(Provided data)

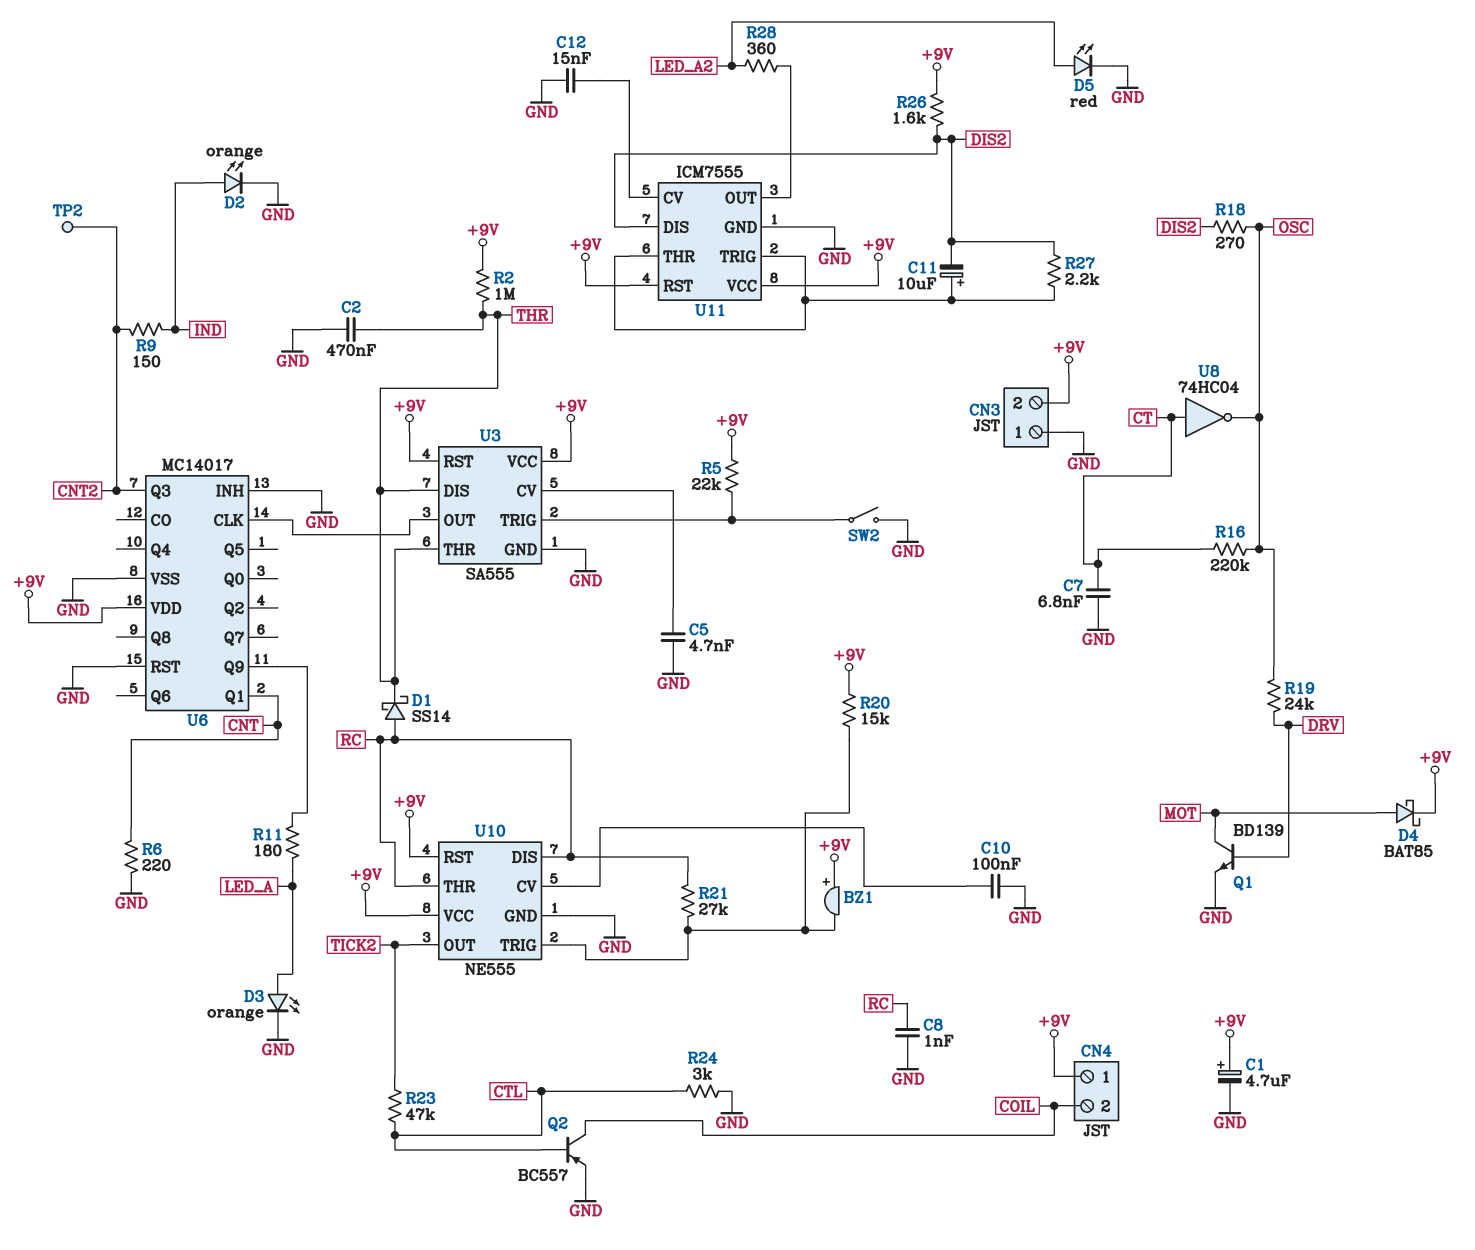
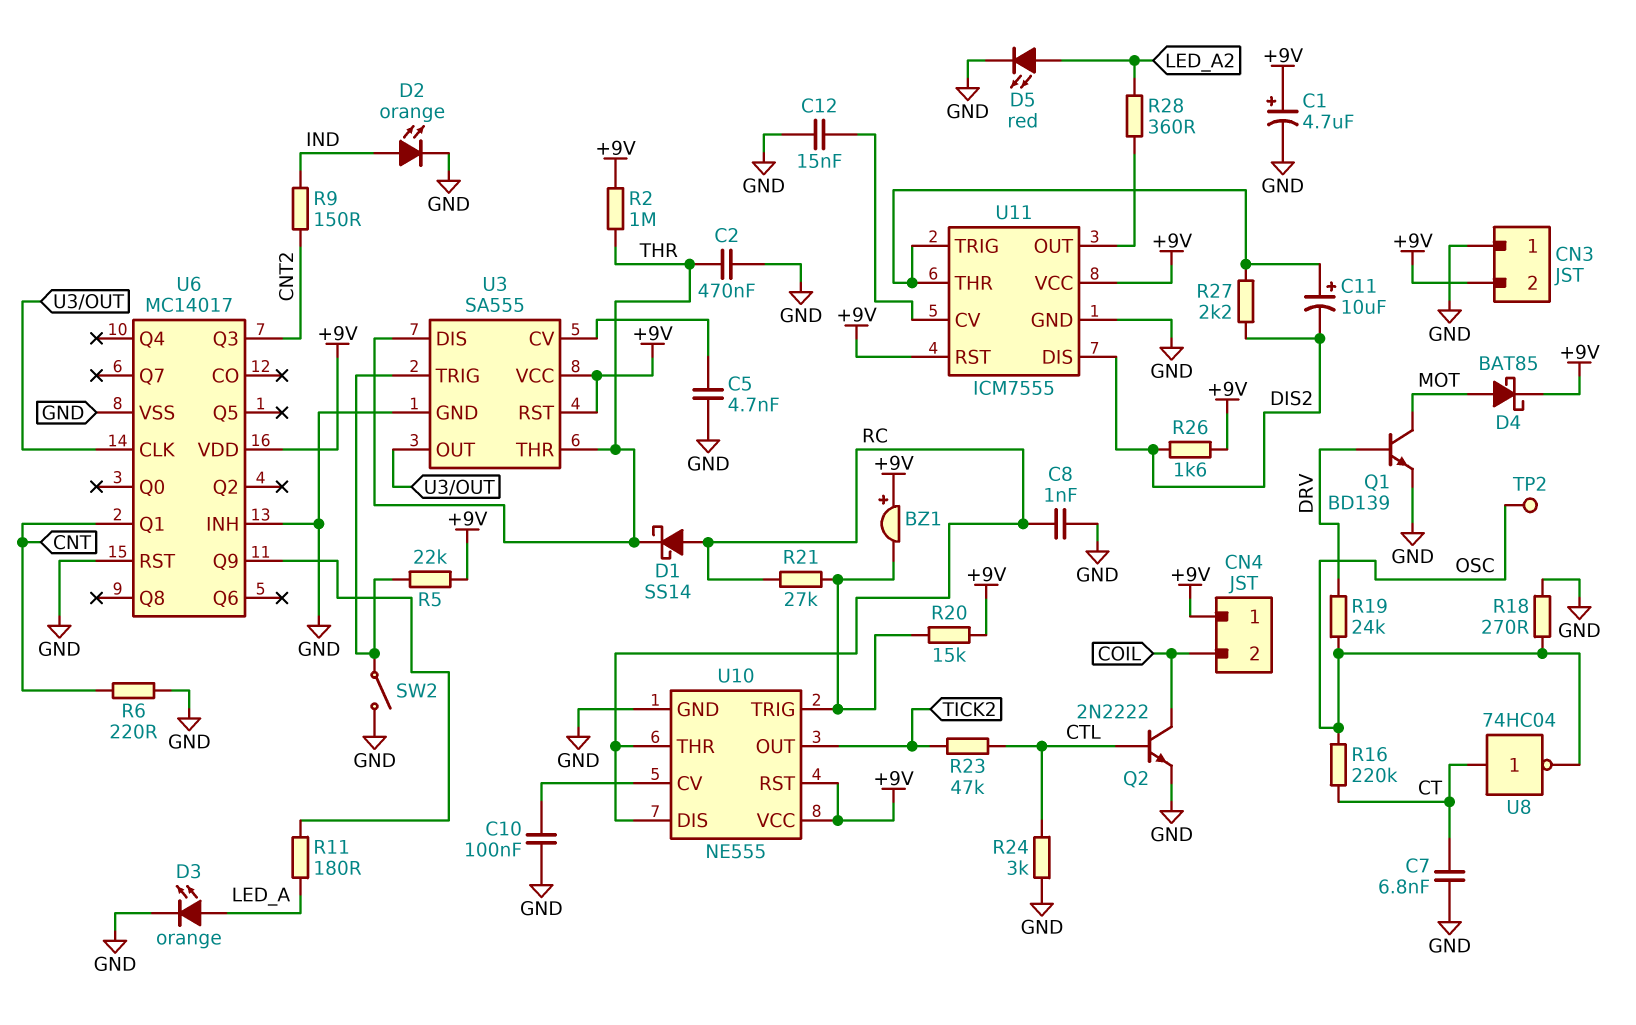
Q2: PNP BC557 (B CTL, C COIL, E GND) -> NPN 2N2222 (B CTL, C COIL, E GND)
R18: 270 (DIS2, OSC) -> 270 (GND, OSC)
TP2: test point (CNT2) -> test point (OSC)

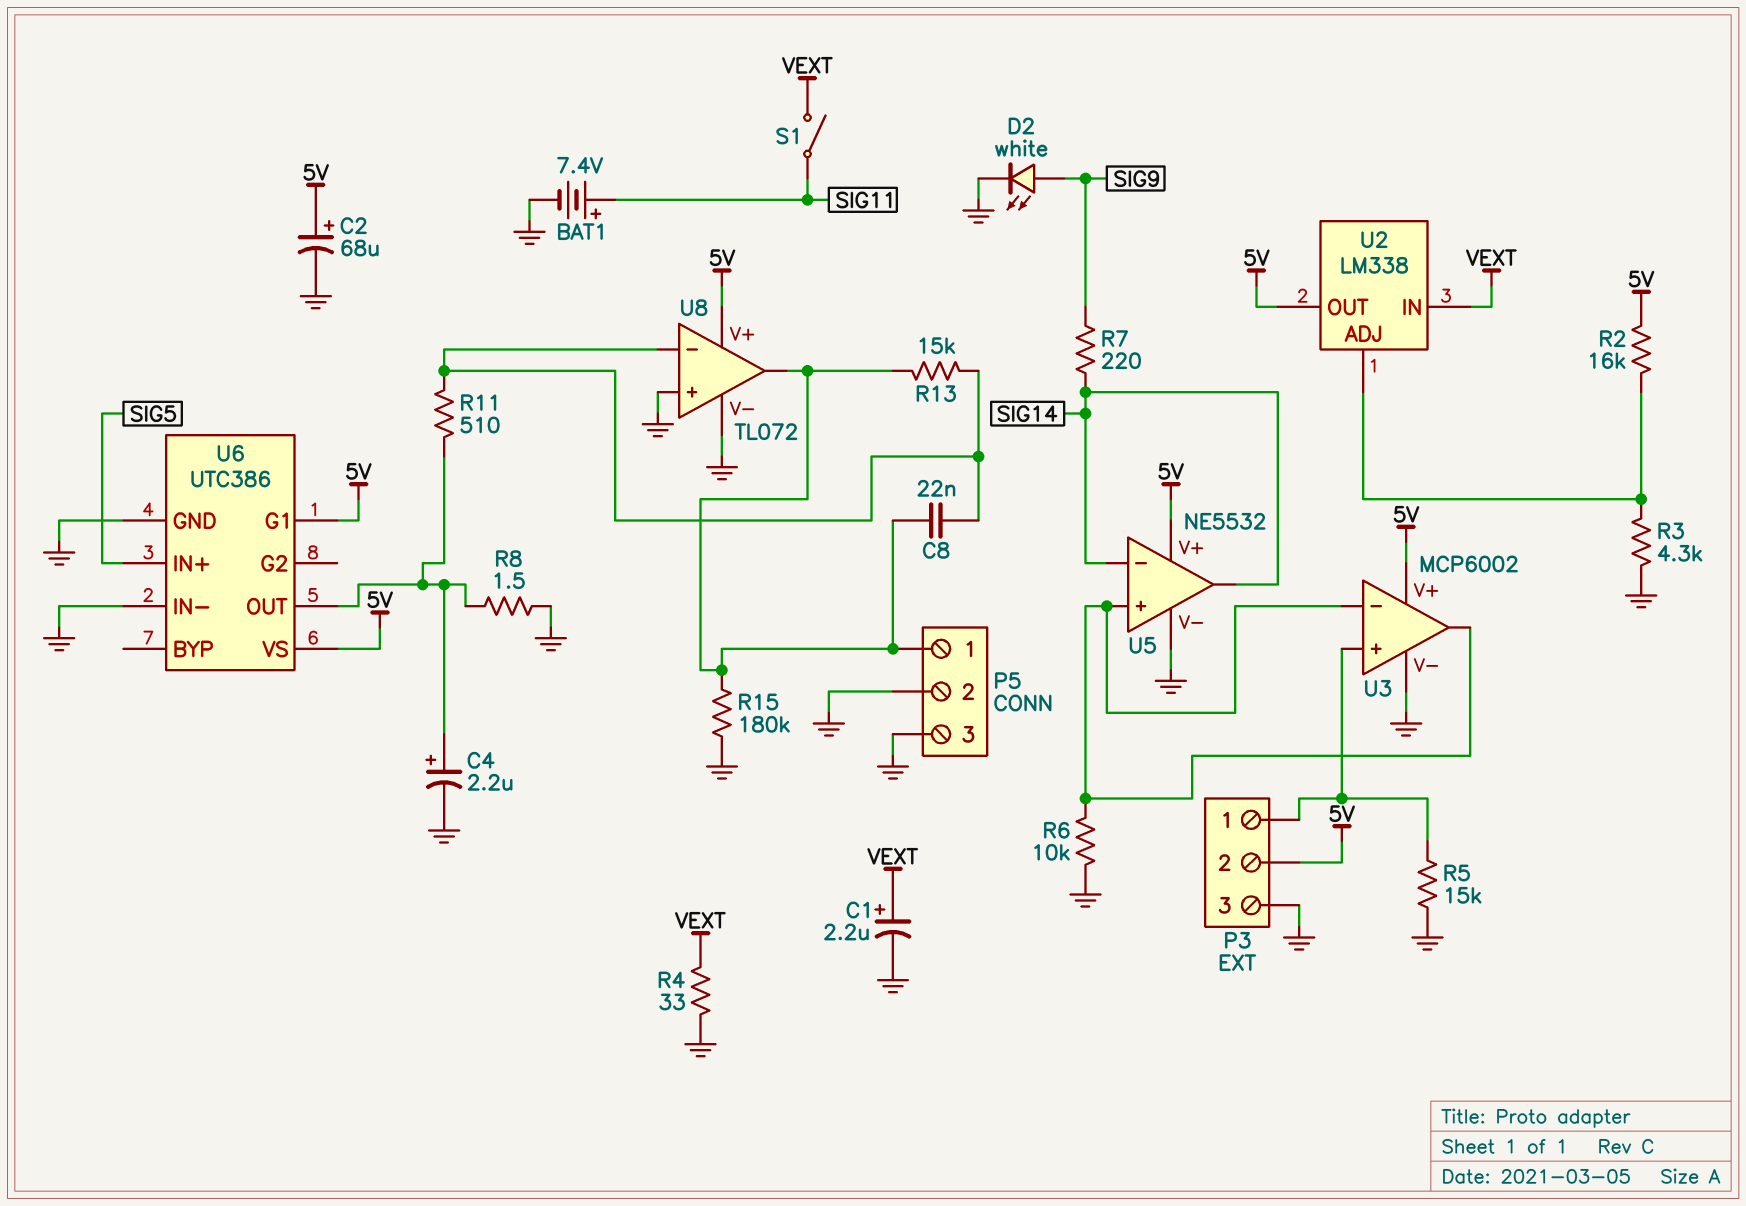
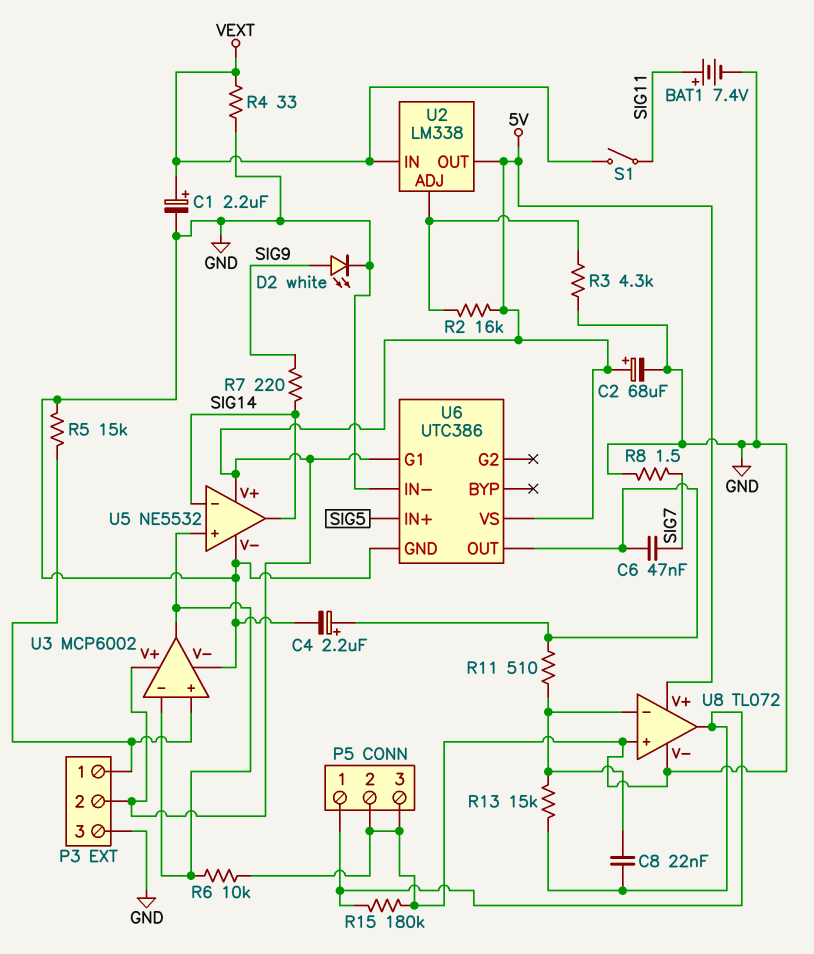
C6: none -> 47nF (SIG7, U6/OUT)
R8: 1.5 (GND, U6/OUT) -> 1.5 (GND, SIG7)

(End Provided data)

Task prompt
All of the data should come back exactly as written, but without pictures.

Task response
Q2: PNP BC557 (B CTL, C COIL, E GND) -> NPN 2N2222 (B CTL, C COIL, E GND)
R18: 270 (DIS2, OSC) -> 270 (GND, OSC)
TP2: test point (CNT2) -> test point (OSC)

C6: none -> 47nF (SIG7, U6/OUT)
R8: 1.5 (GND, U6/OUT) -> 1.5 (GND, SIG7)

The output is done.